Items from a data source
-.-.-

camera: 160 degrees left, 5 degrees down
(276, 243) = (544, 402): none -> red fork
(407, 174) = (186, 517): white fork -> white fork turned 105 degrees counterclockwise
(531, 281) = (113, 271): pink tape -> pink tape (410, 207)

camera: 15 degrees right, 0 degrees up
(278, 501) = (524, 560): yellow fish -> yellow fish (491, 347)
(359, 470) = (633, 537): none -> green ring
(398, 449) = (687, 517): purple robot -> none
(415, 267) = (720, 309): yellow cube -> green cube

-.-.-

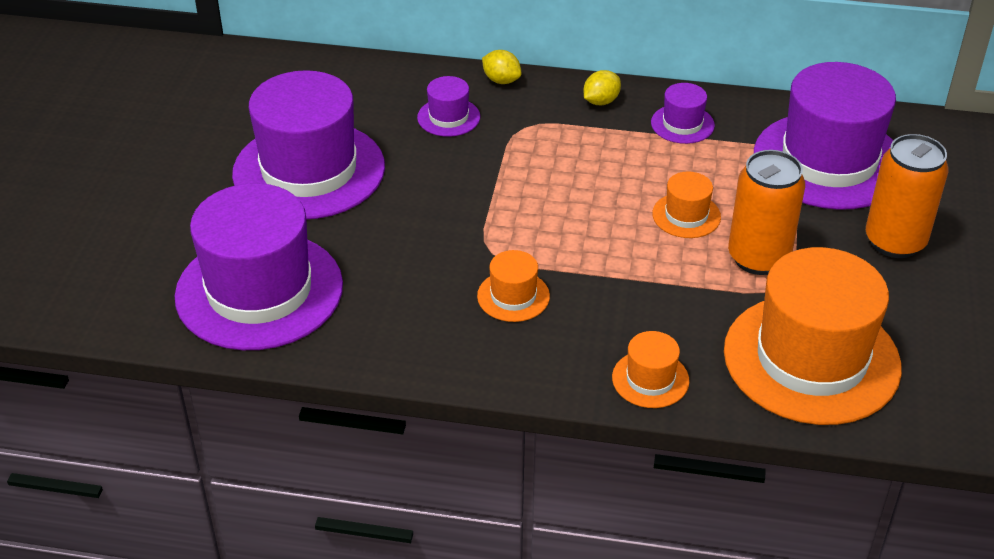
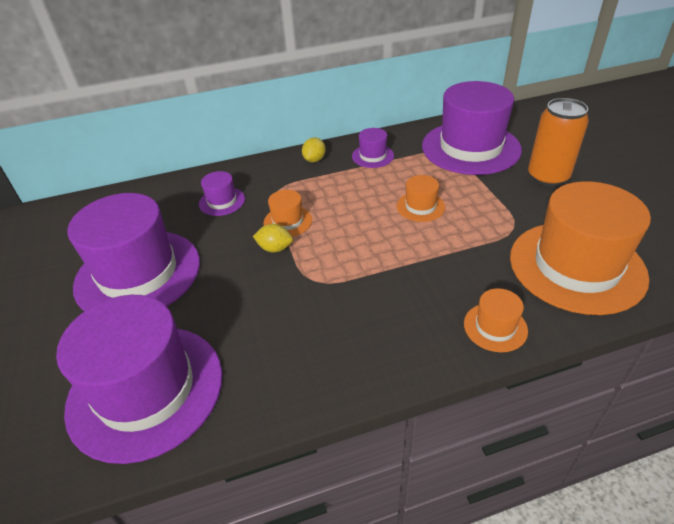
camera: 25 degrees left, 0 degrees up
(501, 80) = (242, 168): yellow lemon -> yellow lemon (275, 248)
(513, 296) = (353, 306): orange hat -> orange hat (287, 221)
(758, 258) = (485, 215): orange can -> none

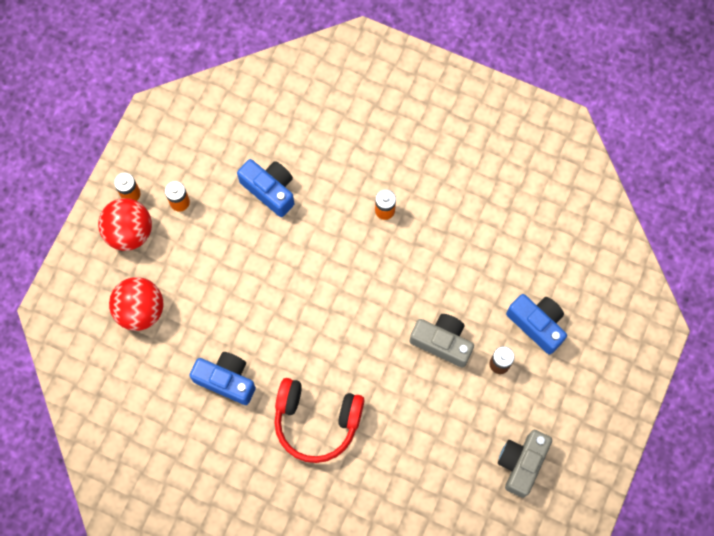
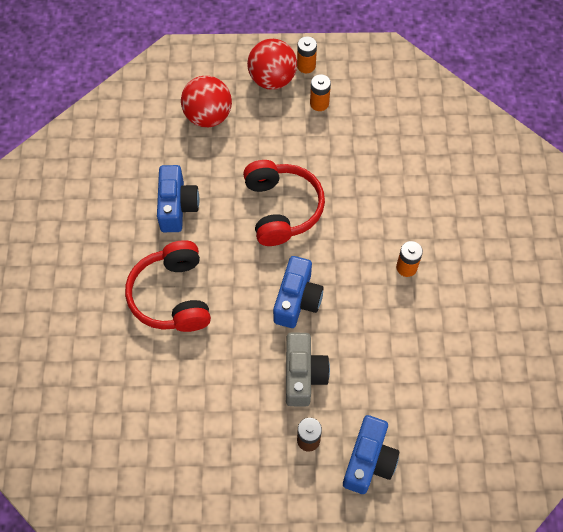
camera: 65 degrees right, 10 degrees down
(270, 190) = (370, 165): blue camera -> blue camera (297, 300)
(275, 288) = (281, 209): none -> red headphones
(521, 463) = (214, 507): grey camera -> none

-.-.-

• **TASK DETAILS**
Look back at the entries above and repeat, unchanged, every line from the line holding "(270, 190) = (370, 165): blue" through the line holding "(521, 463) = (214, 507): grey camera -> none".

• **RESULT FOR THIS EXERCISE**
(270, 190) = (370, 165): blue camera -> blue camera (297, 300)
(275, 288) = (281, 209): none -> red headphones
(521, 463) = (214, 507): grey camera -> none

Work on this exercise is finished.